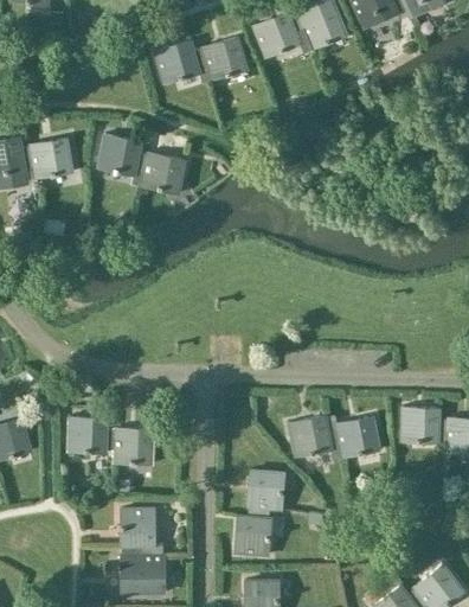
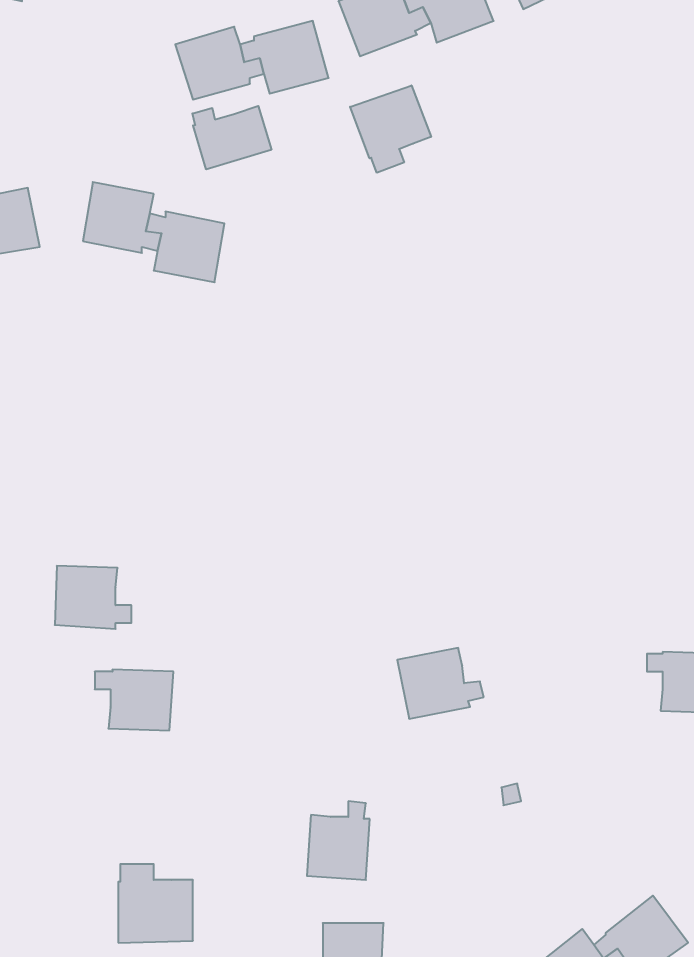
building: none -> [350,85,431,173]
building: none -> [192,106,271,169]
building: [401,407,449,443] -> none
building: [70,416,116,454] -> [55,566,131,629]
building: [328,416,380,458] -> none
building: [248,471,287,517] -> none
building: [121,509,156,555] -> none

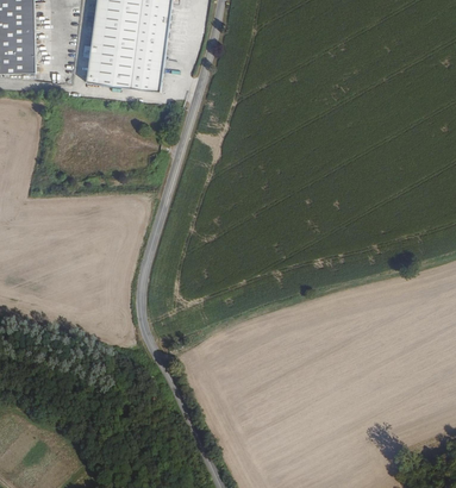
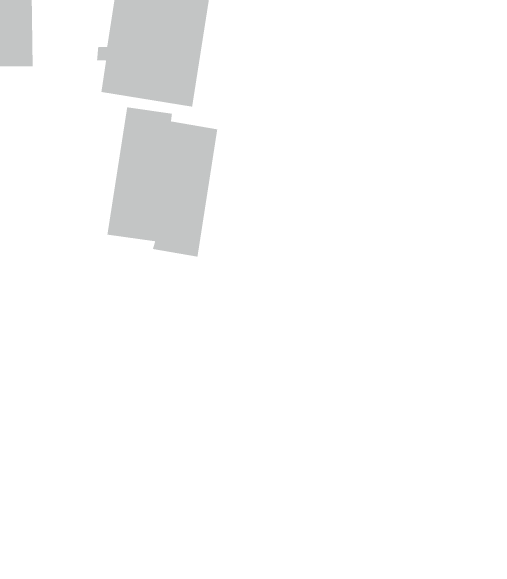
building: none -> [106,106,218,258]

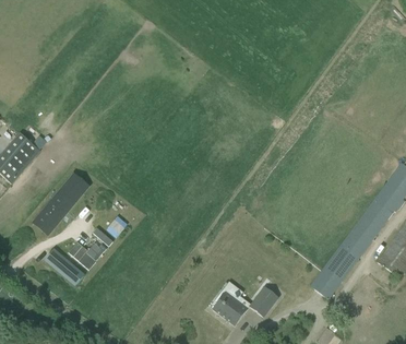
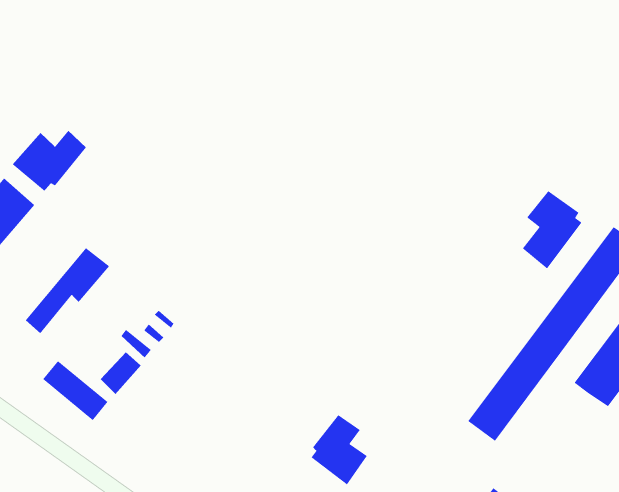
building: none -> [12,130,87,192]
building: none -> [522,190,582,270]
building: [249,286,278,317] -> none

*****

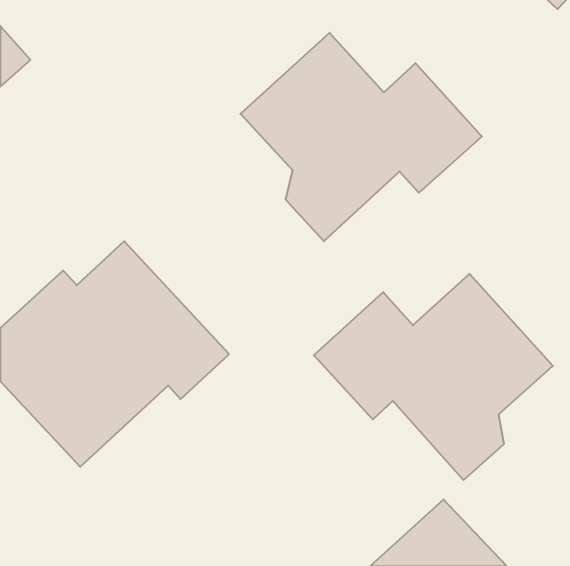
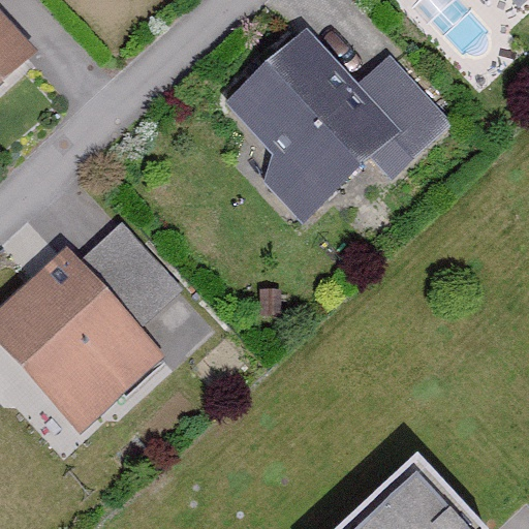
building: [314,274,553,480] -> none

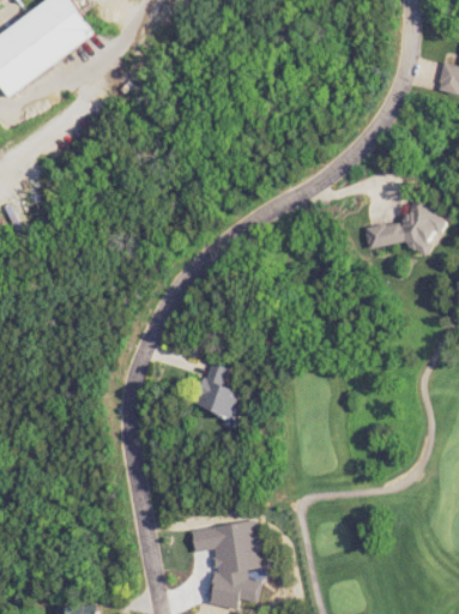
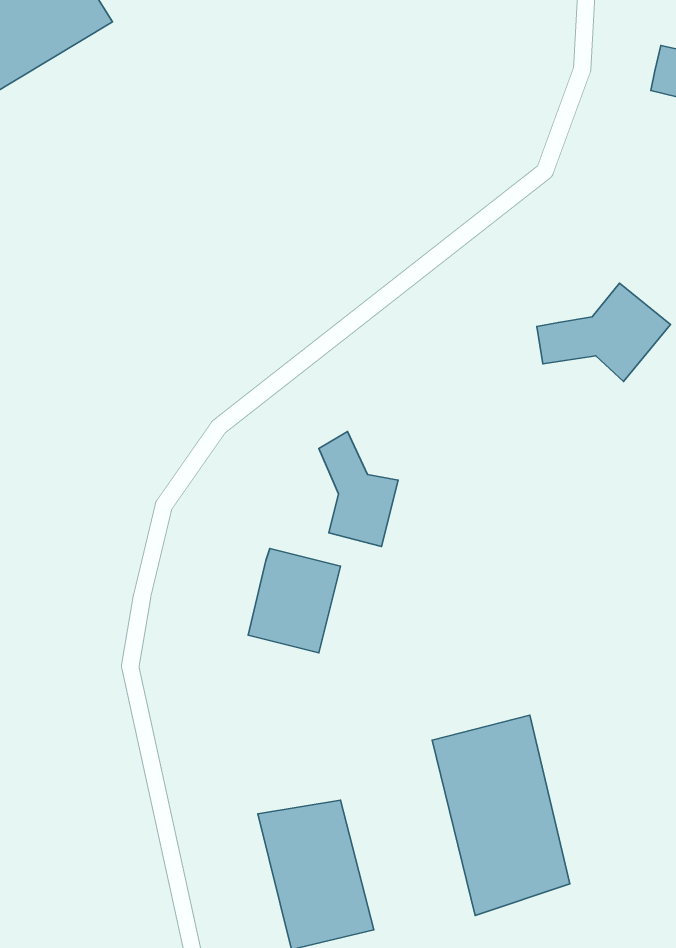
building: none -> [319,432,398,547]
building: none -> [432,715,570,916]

*****

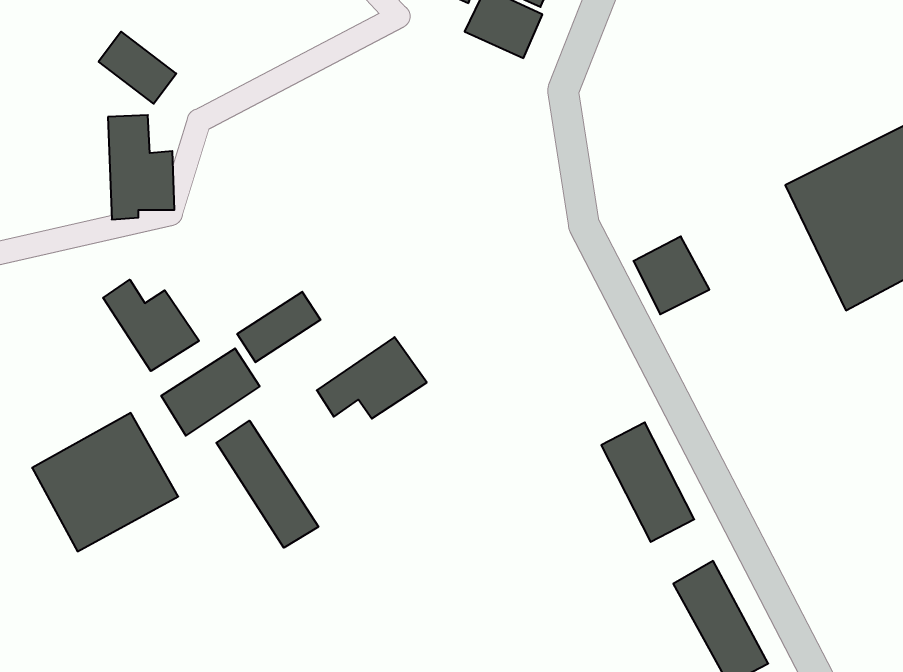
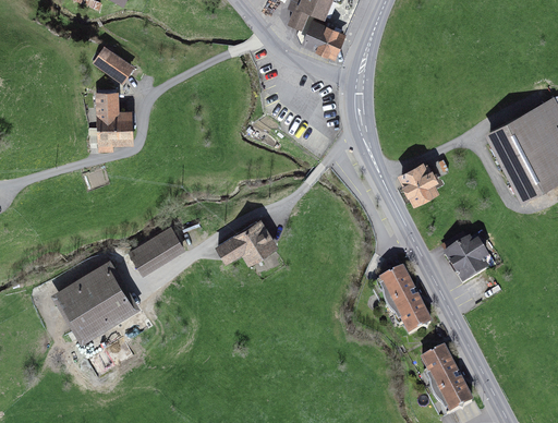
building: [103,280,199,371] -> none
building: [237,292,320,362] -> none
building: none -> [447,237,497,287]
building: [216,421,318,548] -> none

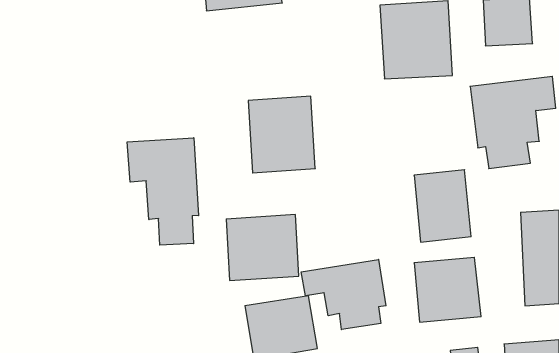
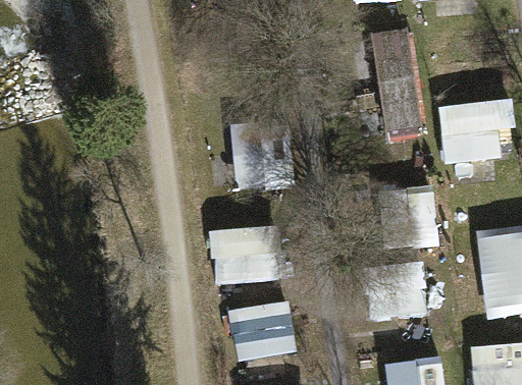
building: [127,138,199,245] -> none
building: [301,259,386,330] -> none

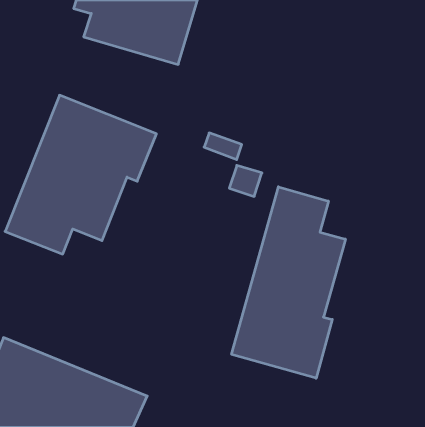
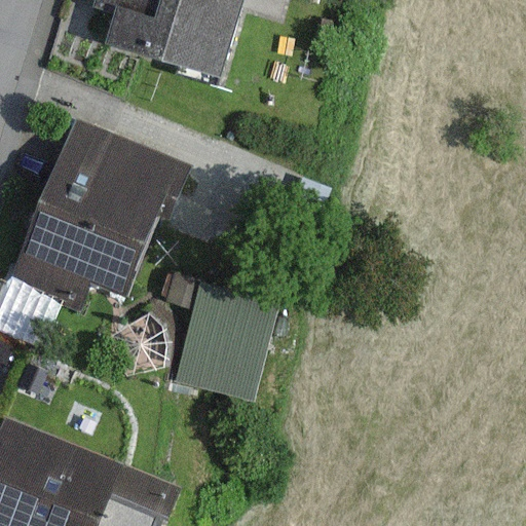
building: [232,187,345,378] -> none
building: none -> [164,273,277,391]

*****

*TASK DESCRIPTION*. Extract the part of the records that opens with the line containing "building: none -> [192,106,271,169]" and closes with the line containing "building: [249,286,278,317] -> none". Take only those lines, exactly, and no pictures.

*OUTPUT*.
building: none -> [192,106,271,169]
building: [401,407,449,443] -> none
building: [70,416,116,454] -> [55,566,131,629]
building: [328,416,380,458] -> none
building: [248,471,287,517] -> none
building: [121,509,156,555] -> none

building: none -> [106,106,218,258]

building: none -> [12,130,87,192]
building: none -> [522,190,582,270]
building: [249,286,278,317] -> none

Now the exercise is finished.